Data for review:
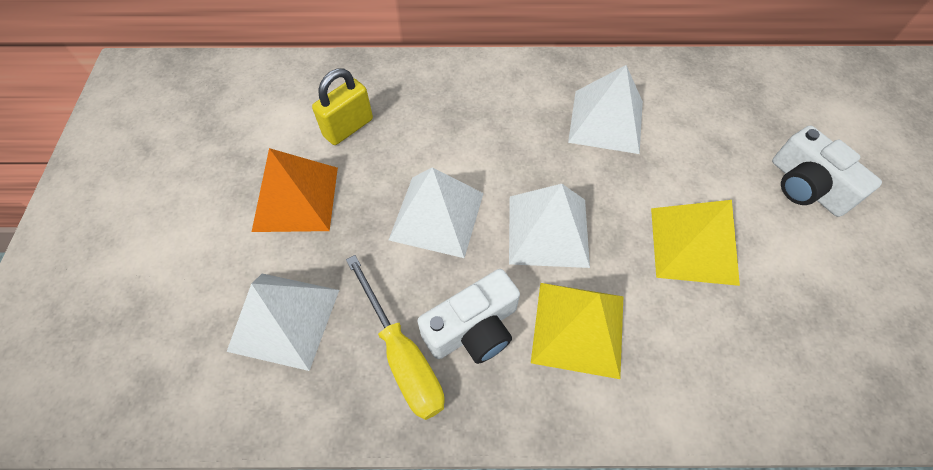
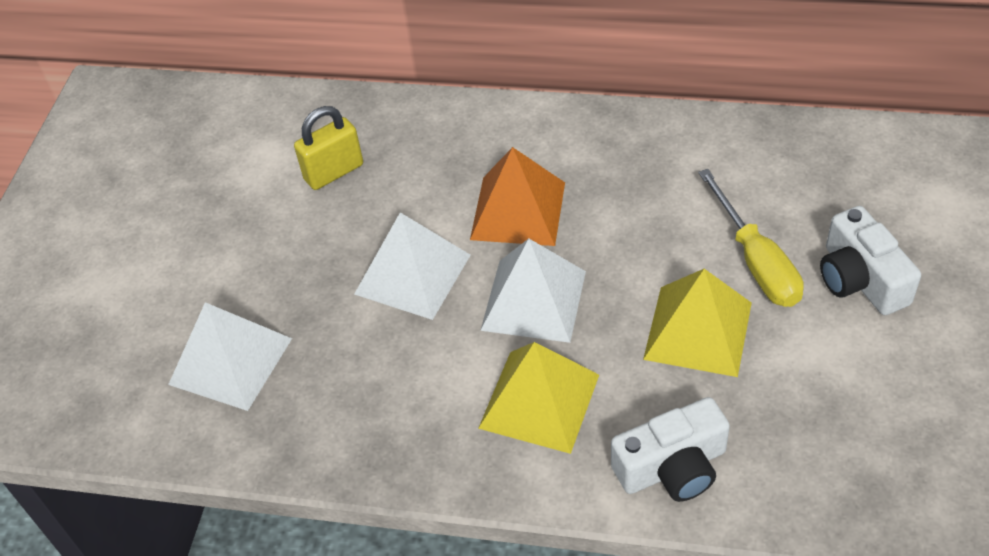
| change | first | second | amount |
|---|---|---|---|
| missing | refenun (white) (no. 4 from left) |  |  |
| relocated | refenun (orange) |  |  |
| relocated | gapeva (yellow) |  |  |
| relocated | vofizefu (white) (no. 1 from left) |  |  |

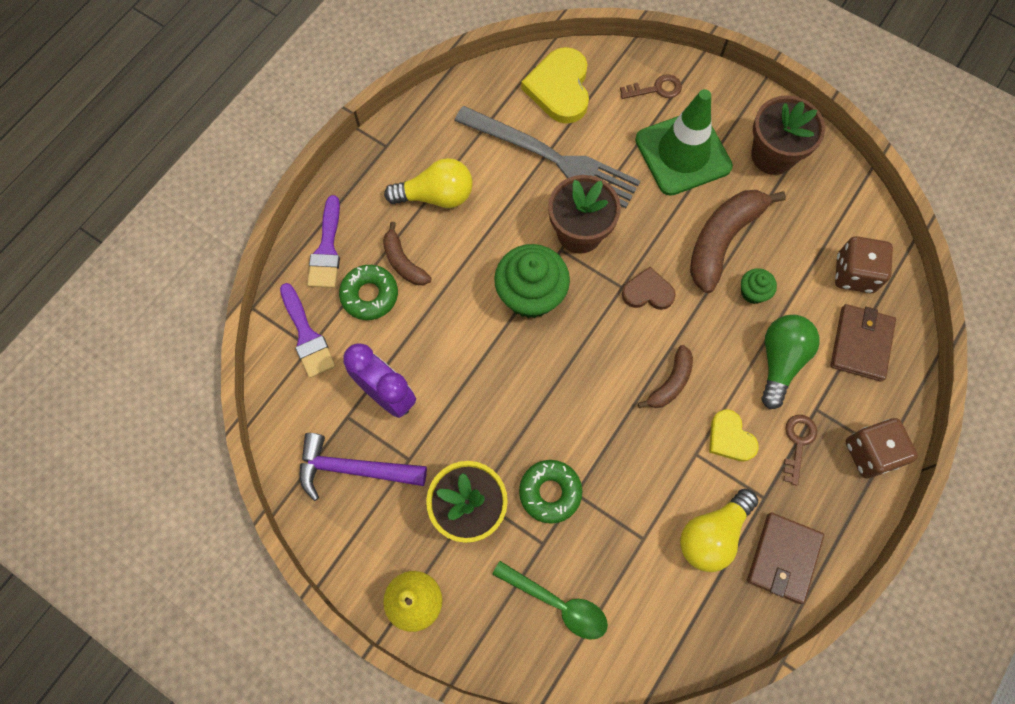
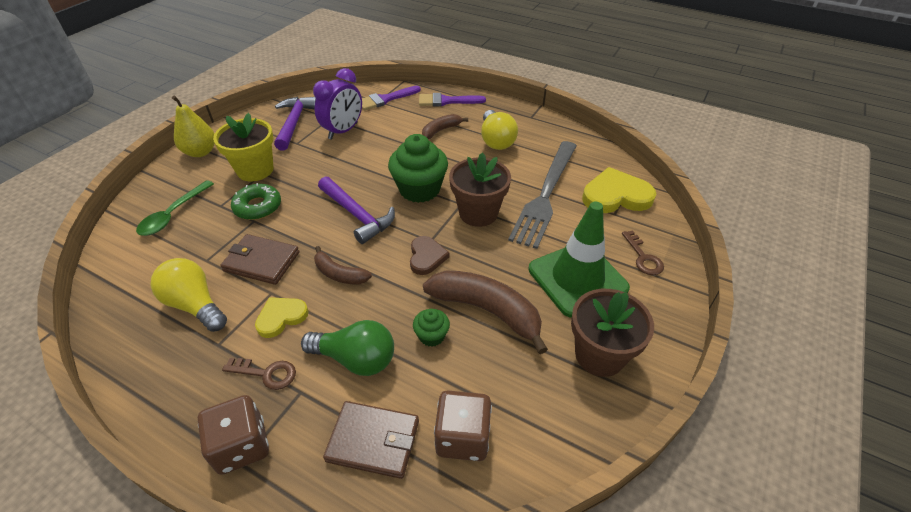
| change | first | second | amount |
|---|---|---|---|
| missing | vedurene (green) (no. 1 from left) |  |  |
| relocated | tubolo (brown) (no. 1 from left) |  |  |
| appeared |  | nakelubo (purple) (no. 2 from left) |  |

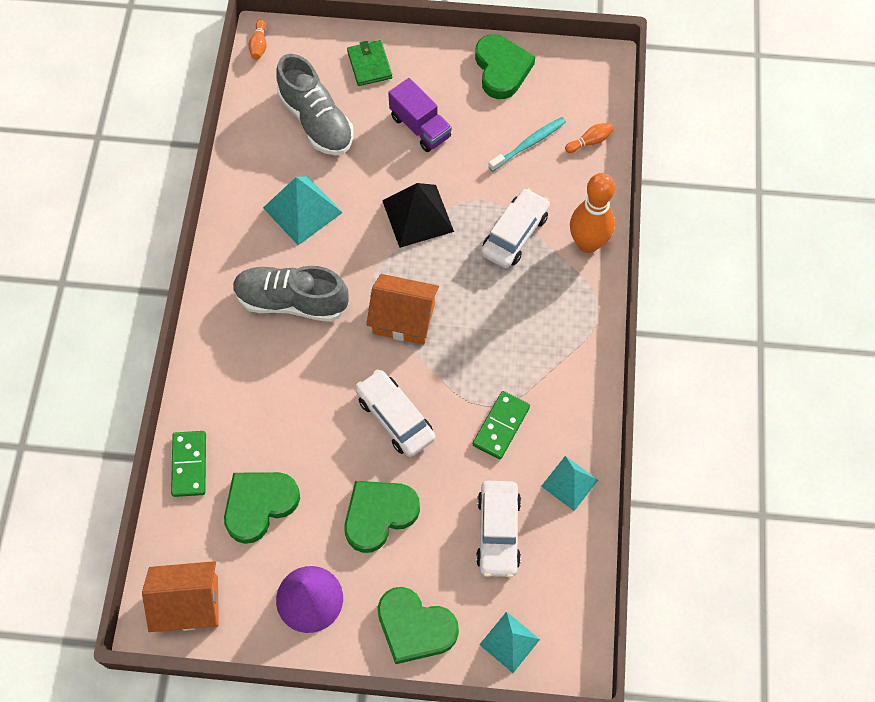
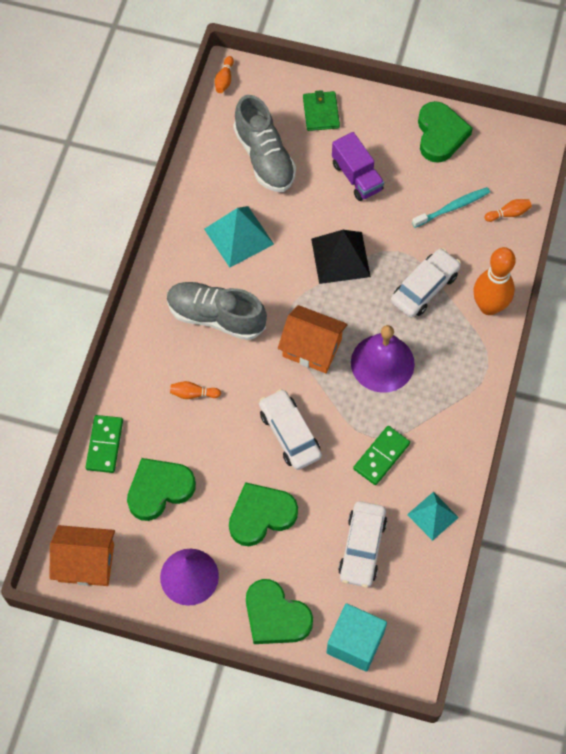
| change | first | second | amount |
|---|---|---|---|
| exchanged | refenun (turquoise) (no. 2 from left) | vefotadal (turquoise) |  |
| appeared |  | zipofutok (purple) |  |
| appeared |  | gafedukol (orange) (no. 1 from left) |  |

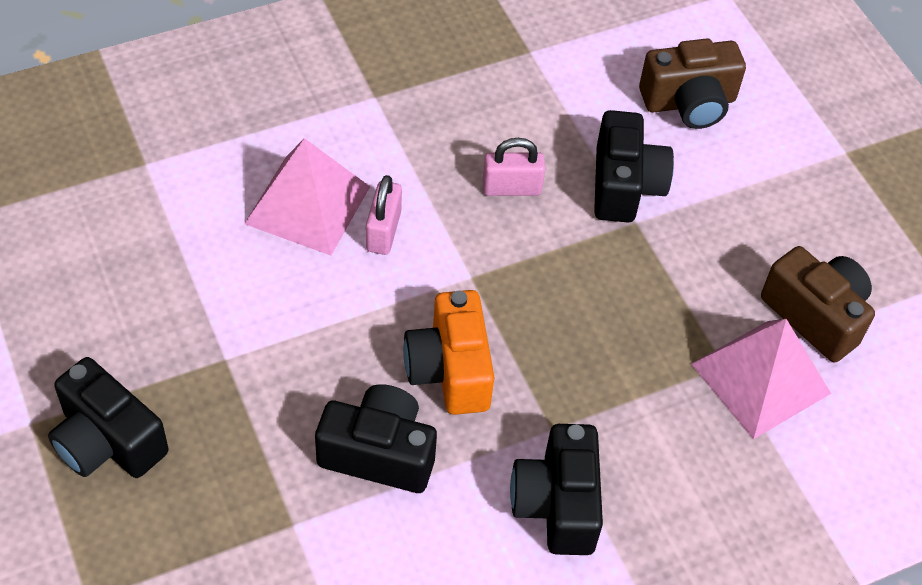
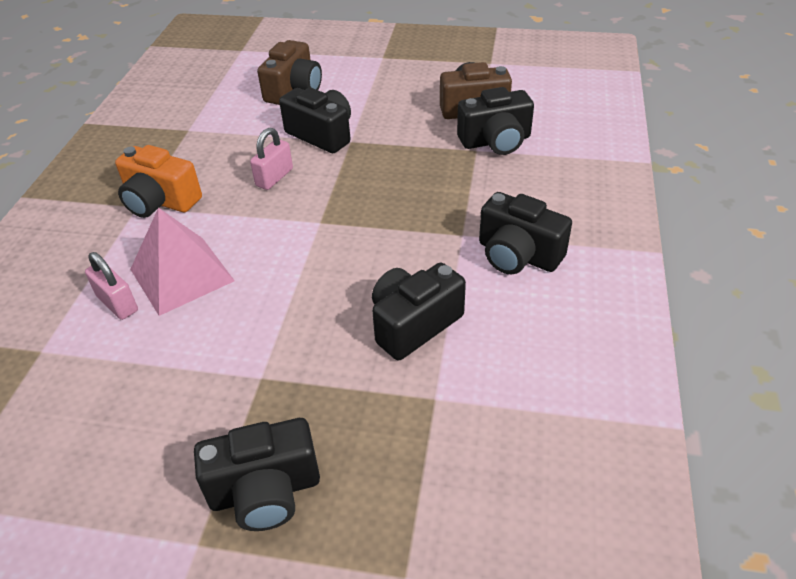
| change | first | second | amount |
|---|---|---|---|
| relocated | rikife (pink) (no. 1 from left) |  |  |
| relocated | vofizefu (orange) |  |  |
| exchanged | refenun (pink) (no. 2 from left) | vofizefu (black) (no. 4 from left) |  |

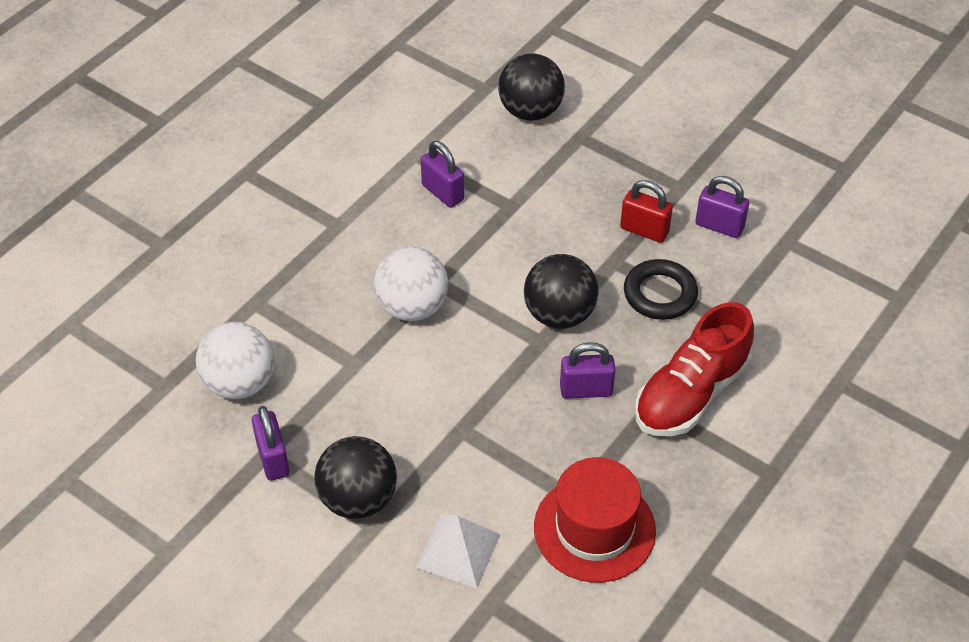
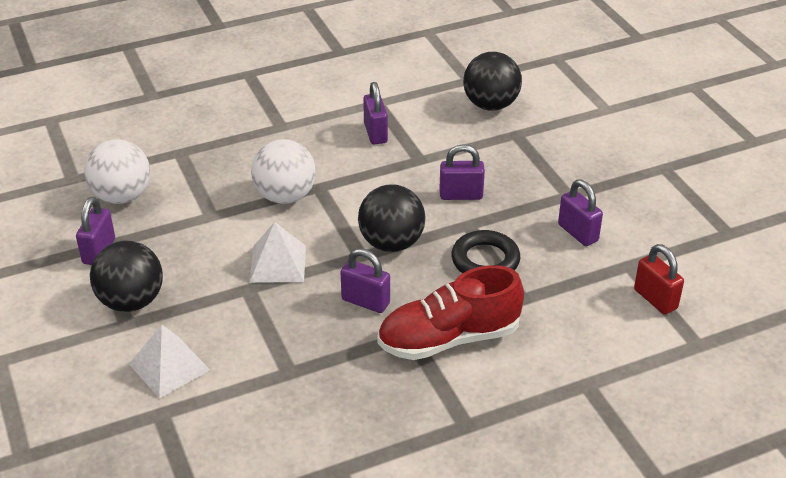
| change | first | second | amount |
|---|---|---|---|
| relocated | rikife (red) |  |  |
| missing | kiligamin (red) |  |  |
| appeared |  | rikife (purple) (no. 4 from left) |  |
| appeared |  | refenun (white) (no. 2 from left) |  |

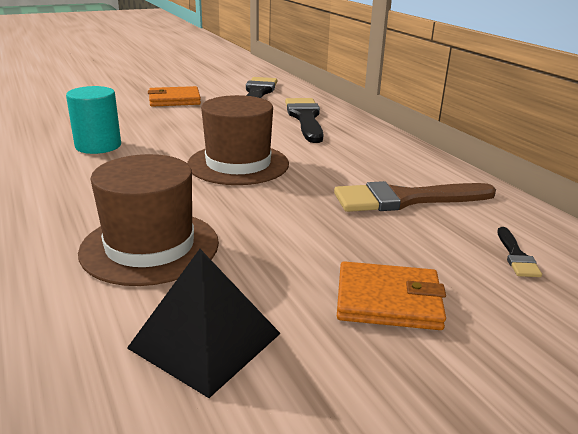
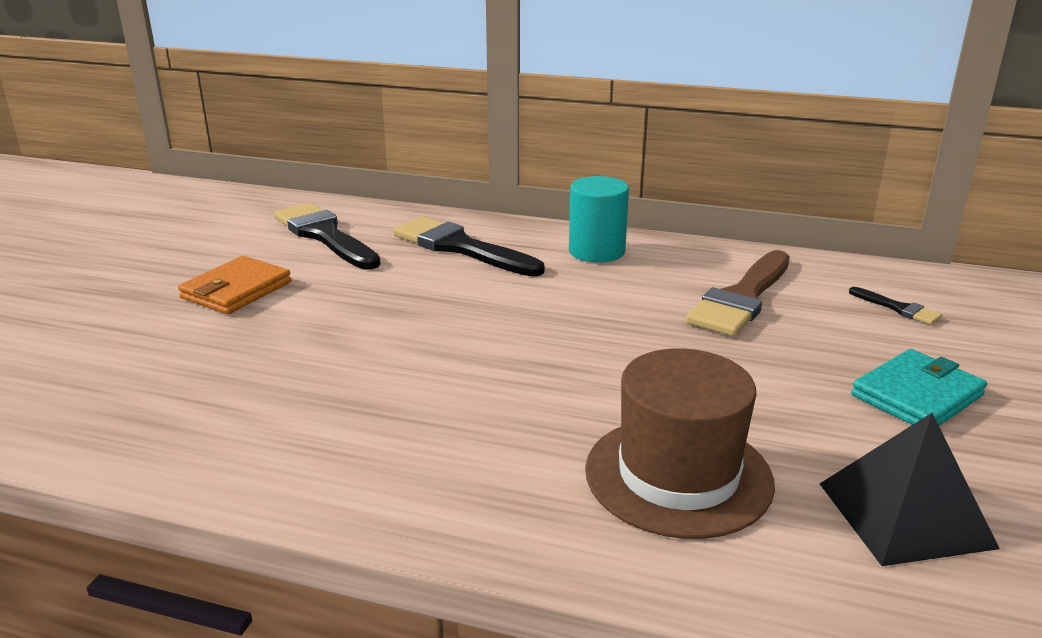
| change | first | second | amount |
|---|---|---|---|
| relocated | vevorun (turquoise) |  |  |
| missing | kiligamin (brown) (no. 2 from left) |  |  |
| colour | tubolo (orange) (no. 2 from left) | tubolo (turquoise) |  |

Instructions for the task: An exact copy of the data above is required, printed without its pictures.

Your solution:
| change | first | second | amount |
|---|---|---|---|
| missing | refenun (white) (no. 4 from left) |  |  |
| relocated | refenun (orange) |  |  |
| relocated | gapeva (yellow) |  |  |
| relocated | vofizefu (white) (no. 1 from left) |  |  |

| change | first | second | amount |
|---|---|---|---|
| missing | vedurene (green) (no. 1 from left) |  |  |
| relocated | tubolo (brown) (no. 1 from left) |  |  |
| appeared |  | nakelubo (purple) (no. 2 from left) |  |

| change | first | second | amount |
|---|---|---|---|
| exchanged | refenun (turquoise) (no. 2 from left) | vefotadal (turquoise) |  |
| appeared |  | zipofutok (purple) |  |
| appeared |  | gafedukol (orange) (no. 1 from left) |  |

| change | first | second | amount |
|---|---|---|---|
| relocated | rikife (pink) (no. 1 from left) |  |  |
| relocated | vofizefu (orange) |  |  |
| exchanged | refenun (pink) (no. 2 from left) | vofizefu (black) (no. 4 from left) |  |

| change | first | second | amount |
|---|---|---|---|
| relocated | rikife (red) |  |  |
| missing | kiligamin (red) |  |  |
| appeared |  | rikife (purple) (no. 4 from left) |  |
| appeared |  | refenun (white) (no. 2 from left) |  |

| change | first | second | amount |
|---|---|---|---|
| relocated | vevorun (turquoise) |  |  |
| missing | kiligamin (brown) (no. 2 from left) |  |  |
| colour | tubolo (orange) (no. 2 from left) | tubolo (turquoise) |  |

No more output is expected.